_Activity_
Give the records back exactly as written, but without the images.

(Coordinate-based change listings)
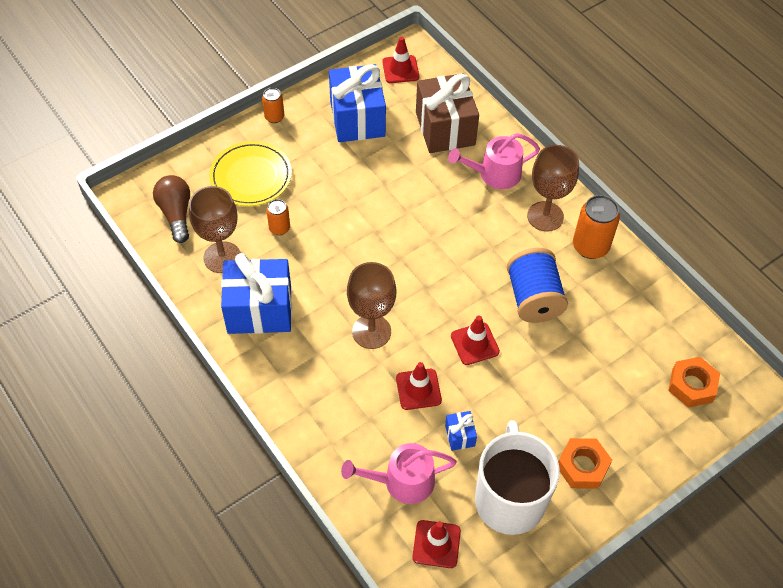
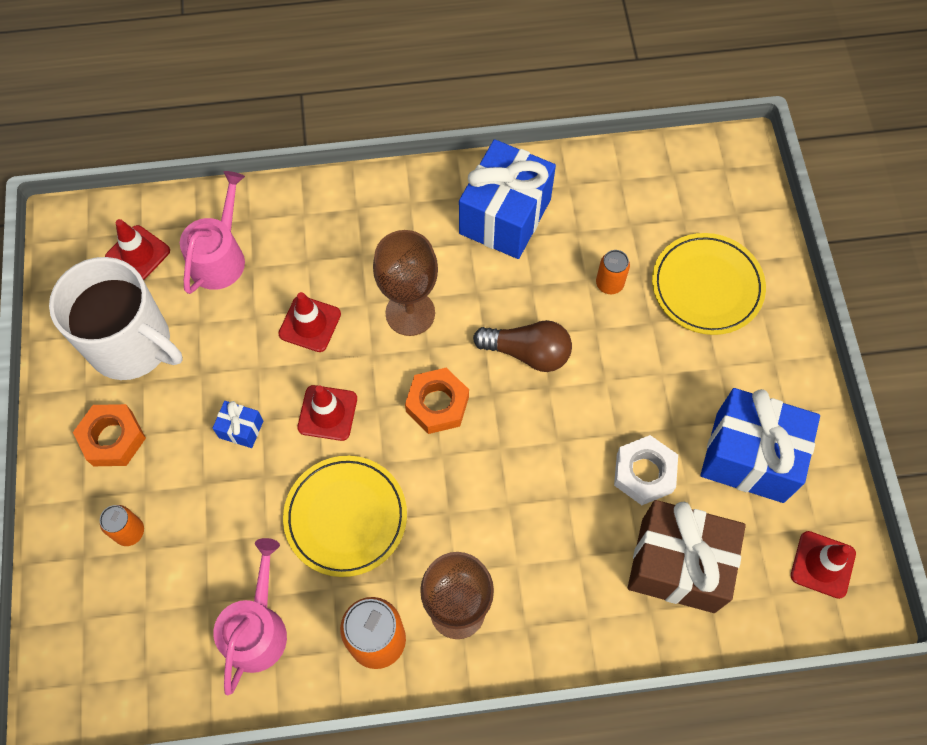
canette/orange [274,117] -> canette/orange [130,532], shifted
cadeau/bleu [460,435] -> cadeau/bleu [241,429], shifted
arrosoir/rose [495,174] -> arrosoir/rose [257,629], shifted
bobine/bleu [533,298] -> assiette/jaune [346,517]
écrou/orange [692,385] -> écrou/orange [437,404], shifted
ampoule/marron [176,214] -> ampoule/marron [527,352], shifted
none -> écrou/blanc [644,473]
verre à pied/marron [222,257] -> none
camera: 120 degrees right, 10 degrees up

_Response to this task_
canette/orange [274,117] -> canette/orange [130,532], shifted
cadeau/bleu [460,435] -> cadeau/bleu [241,429], shifted
arrosoir/rose [495,174] -> arrosoir/rose [257,629], shifted
bobine/bleu [533,298] -> assiette/jaune [346,517]
écrou/orange [692,385] -> écrou/orange [437,404], shifted
ampoule/marron [176,214] -> ampoule/marron [527,352], shifted
none -> écrou/blanc [644,473]
verre à pied/marron [222,257] -> none
camera: 120 degrees right, 10 degrees up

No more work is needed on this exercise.